Brief »
Your answer should consist of every line from the records that holds the string "degrees".

BEGIN Provided information

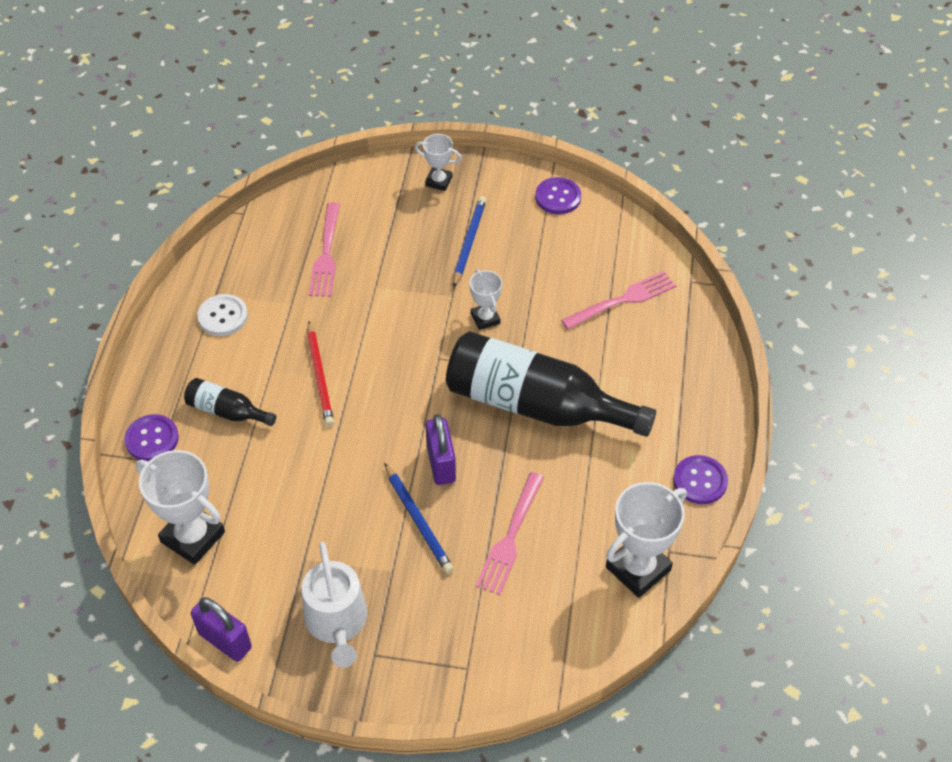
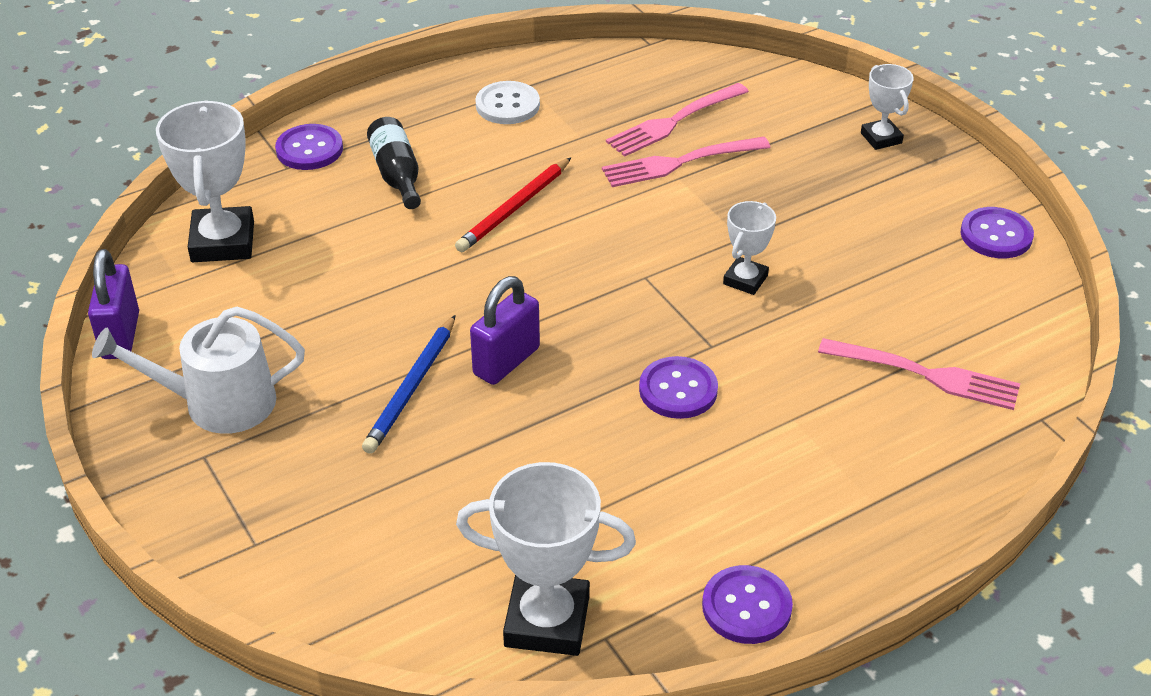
camera: 50 degrees right, 10 degrees down
(337, 622) = (218, 403): white watering can -> white watering can turned 45 degrees clockwise
(469, 242) = (831, 207): blue pencil -> none
(510, 536) = (471, 476): pink fork -> pink fork (681, 162)
(536, 405) = (678, 390): black bottle -> purple button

END Provided information

Response box »
camera: 50 degrees right, 10 degrees down
(337, 622) = (218, 403): white watering can -> white watering can turned 45 degrees clockwise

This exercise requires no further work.